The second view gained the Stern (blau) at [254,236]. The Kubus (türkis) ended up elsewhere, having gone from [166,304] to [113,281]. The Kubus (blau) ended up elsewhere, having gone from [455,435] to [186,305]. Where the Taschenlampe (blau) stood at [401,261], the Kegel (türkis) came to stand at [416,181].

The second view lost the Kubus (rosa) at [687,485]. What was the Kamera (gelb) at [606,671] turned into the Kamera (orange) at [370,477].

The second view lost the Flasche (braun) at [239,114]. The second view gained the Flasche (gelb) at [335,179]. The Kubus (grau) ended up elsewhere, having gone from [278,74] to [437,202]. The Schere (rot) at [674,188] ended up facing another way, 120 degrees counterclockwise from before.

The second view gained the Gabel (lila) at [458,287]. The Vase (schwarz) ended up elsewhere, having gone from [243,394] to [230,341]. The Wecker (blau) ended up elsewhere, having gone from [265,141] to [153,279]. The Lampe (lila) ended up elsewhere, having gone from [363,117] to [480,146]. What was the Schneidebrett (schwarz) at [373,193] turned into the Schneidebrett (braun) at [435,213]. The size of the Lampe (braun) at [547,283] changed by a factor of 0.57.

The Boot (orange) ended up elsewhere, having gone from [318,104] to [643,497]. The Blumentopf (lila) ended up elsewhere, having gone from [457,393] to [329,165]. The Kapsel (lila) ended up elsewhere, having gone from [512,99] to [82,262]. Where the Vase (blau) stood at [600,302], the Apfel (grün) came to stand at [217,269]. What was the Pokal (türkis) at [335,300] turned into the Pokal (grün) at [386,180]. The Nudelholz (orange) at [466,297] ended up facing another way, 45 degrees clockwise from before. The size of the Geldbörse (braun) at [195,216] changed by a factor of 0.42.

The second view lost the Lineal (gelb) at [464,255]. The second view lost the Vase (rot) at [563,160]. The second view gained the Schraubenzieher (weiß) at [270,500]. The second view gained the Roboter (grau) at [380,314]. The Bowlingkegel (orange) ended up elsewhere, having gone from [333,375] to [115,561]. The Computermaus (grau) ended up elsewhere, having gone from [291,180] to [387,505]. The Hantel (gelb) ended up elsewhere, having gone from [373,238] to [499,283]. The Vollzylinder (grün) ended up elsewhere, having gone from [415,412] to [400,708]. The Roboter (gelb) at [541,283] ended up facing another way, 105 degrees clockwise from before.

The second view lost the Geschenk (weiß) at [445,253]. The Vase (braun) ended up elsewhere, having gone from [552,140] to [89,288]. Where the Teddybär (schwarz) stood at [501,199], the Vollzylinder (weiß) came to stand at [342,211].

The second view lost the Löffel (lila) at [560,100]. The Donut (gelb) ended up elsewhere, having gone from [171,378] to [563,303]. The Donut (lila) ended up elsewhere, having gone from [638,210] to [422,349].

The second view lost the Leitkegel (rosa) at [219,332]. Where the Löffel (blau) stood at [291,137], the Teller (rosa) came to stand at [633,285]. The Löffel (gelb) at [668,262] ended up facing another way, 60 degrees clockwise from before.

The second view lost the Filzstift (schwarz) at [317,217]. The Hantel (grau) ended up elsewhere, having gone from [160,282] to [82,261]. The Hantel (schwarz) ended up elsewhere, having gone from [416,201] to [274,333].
────────────────────
## DIRECTIONS FOR THIS TASK
Search the lines above for the string "Löffel", then show every one that has it.

## RESULT FOR THIS TASK
The second view lost the Löffel (lila) at [560,100]. The Donut (gelb) ended up elsewhere, having gone from [171,378] to [563,303]. The Donut (lila) ended up elsewhere, having gone from [638,210] to [422,349].
The second view lost the Leitkegel (rosa) at [219,332]. Where the Löffel (blau) stood at [291,137], the Teller (rosa) came to stand at [633,285]. The Löffel (gelb) at [668,262] ended up facing another way, 60 degrees clockwise from before.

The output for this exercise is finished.